WHAT TO PRODUCE
Whenever a line in the entries below contains the string "circle", copy that line.

Geometric shape edit sequences:
******

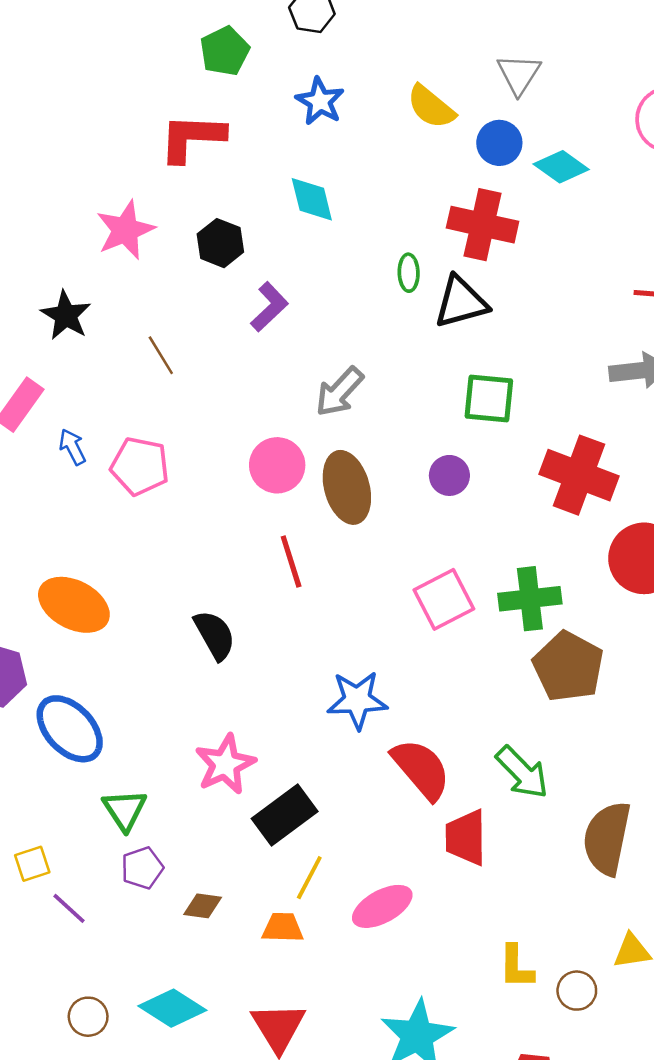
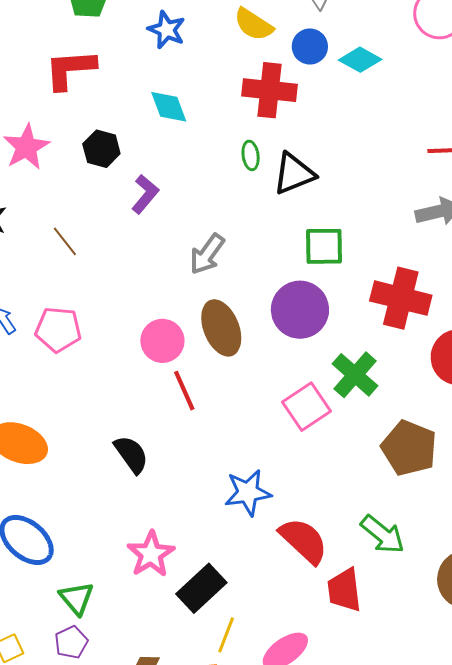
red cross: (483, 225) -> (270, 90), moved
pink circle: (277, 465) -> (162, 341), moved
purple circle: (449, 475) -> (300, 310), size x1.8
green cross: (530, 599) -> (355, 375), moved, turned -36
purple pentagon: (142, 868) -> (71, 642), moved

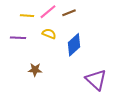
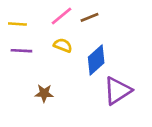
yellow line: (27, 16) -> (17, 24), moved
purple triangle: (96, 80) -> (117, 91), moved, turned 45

******

FINISHED TASK
pink circle: (277, 465) -> (162, 341), moved
purple circle: (449, 475) -> (300, 310), size x1.8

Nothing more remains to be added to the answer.